**ACTIVITY:** From top to bottom, retype the data exactly, passing over any picture.

**DATA:**
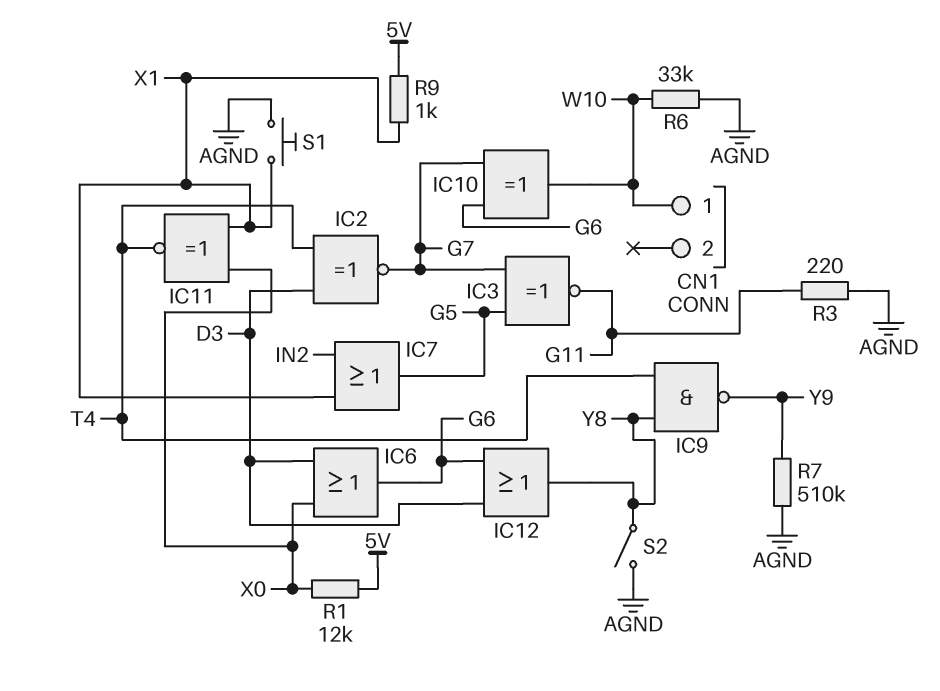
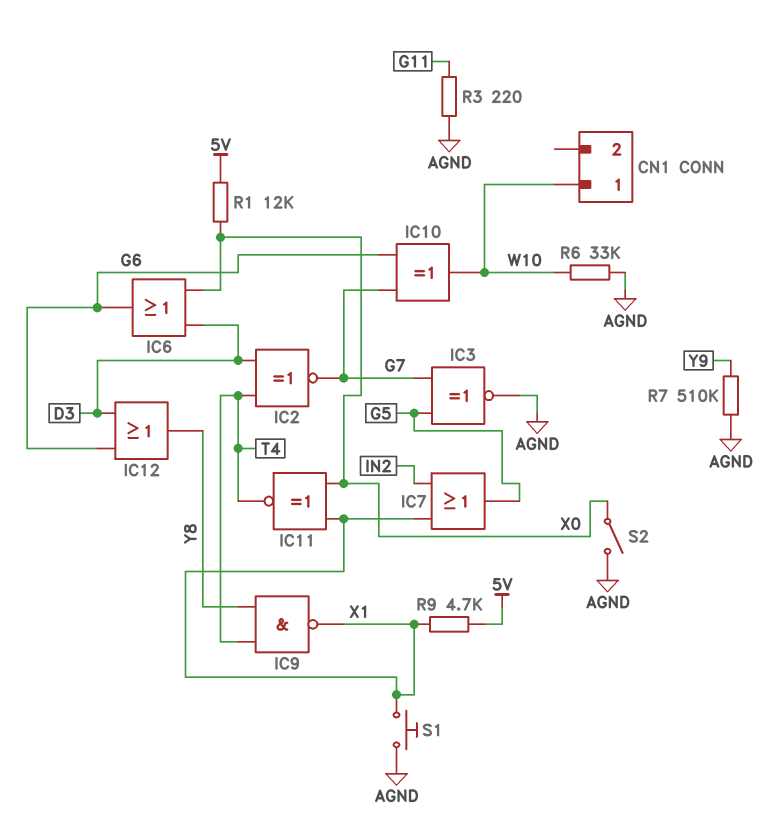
IC3: XNOR (in G5, in G7, out G11) -> XNOR (in G5, in G7, out AGND)
IC9: NAND (in T4, in Y8, out Y9) -> NAND (in T4, in Y8, out X1)
R9: 1k (5V, X1) -> 4.7k (5V, X1)
S2: switch (AGND, Y8) -> switch (AGND, X0)

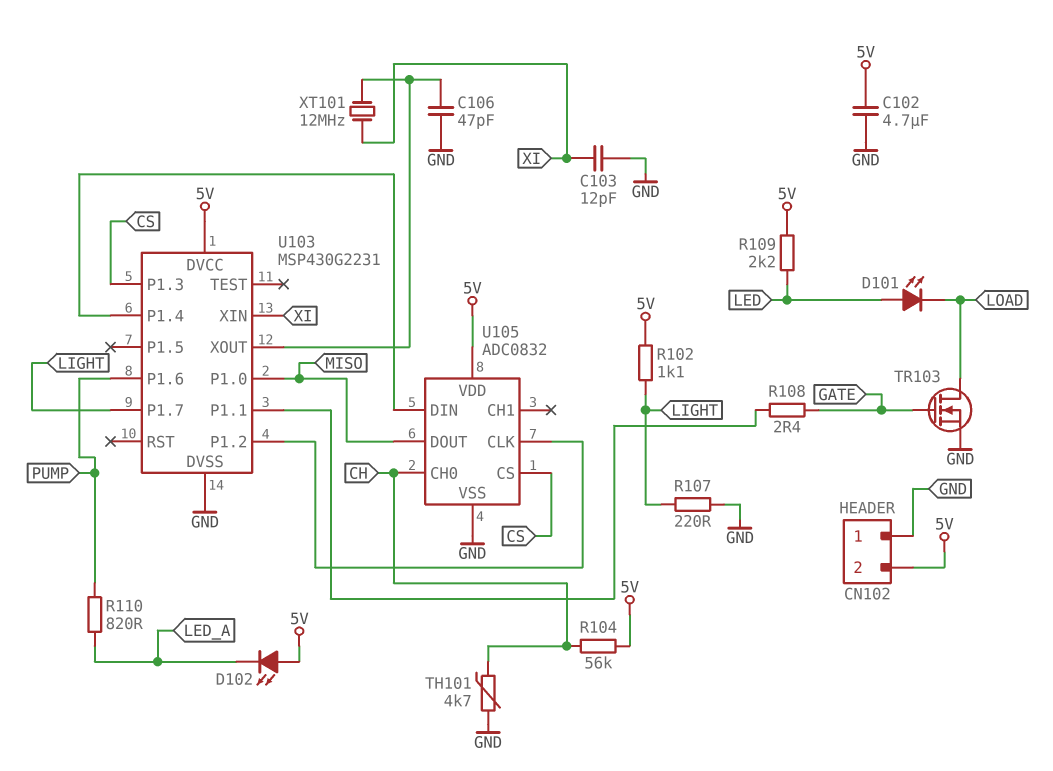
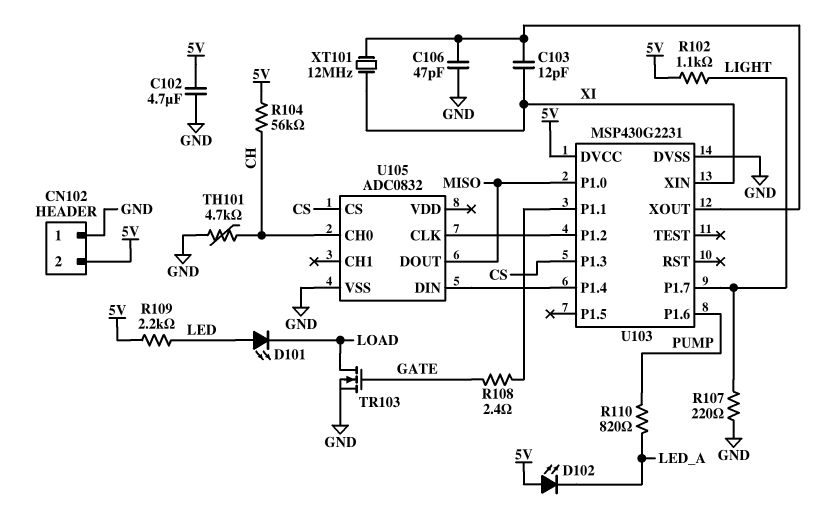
C103: 12pF (GND, XI) -> 12pF (U103/XOUT, XI)
U105 pin VDD: 5V -> none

**YOUR SOLUTION:**
IC3: XNOR (in G5, in G7, out G11) -> XNOR (in G5, in G7, out AGND)
IC9: NAND (in T4, in Y8, out Y9) -> NAND (in T4, in Y8, out X1)
R9: 1k (5V, X1) -> 4.7k (5V, X1)
S2: switch (AGND, Y8) -> switch (AGND, X0)

C103: 12pF (GND, XI) -> 12pF (U103/XOUT, XI)
U105 pin VDD: 5V -> none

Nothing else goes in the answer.